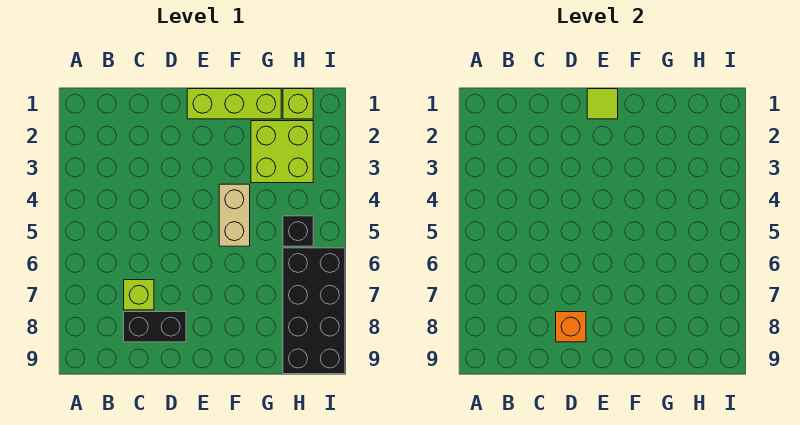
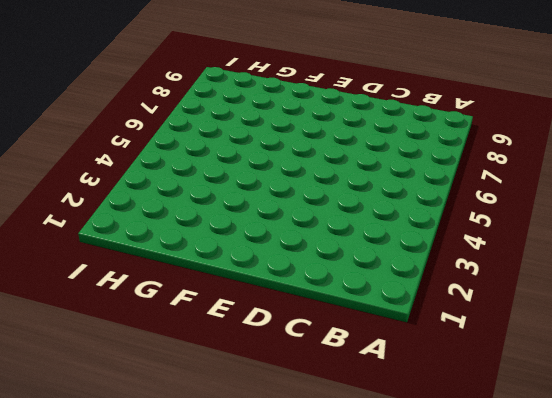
none -> lime 1x1 brick [124,280,154,310]
none -> black 1x2 brick [124,312,186,342]

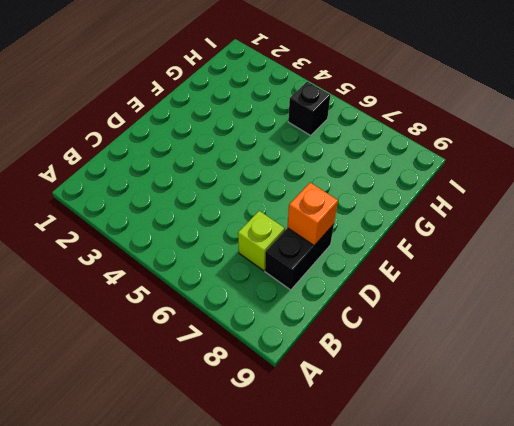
none -> lime 1x3 brick [187,89,281,119]
none -> tan 1x2 brick [219,184,250,246]

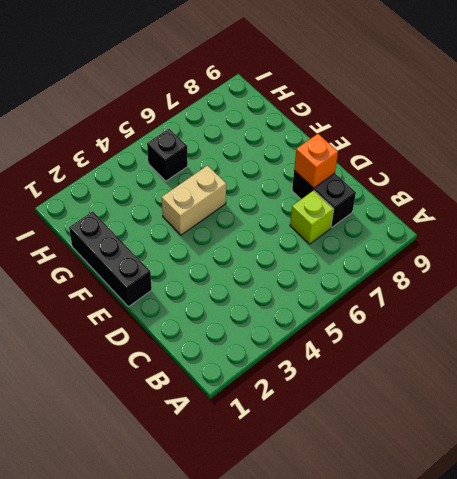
black 1x3 brick [69,211,152,307] -> lime 1x3 brick [187,89,281,119]
none -> lime 2x2 brick [251,121,313,183]
none -> lime 1x1 brick [283,89,313,119]

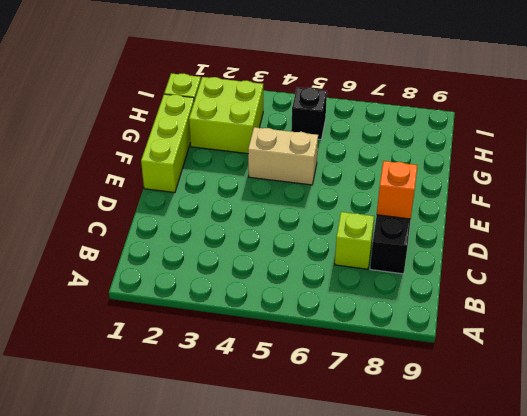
none -> black 2x4 brick [283,248,345,374]
none -> lime 1x1 tile [587,89,618,119]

**Your objective**
Word for word, restate each line above, minus its pictures.

**Answer to this problem**
none -> lime 1x1 brick [124,280,154,310]
none -> black 1x2 brick [124,312,186,342]

none -> lime 1x3 brick [187,89,281,119]
none -> tan 1x2 brick [219,184,250,246]

black 1x3 brick [69,211,152,307] -> lime 1x3 brick [187,89,281,119]
none -> lime 2x2 brick [251,121,313,183]
none -> lime 1x1 brick [283,89,313,119]

none -> black 2x4 brick [283,248,345,374]
none -> lime 1x1 tile [587,89,618,119]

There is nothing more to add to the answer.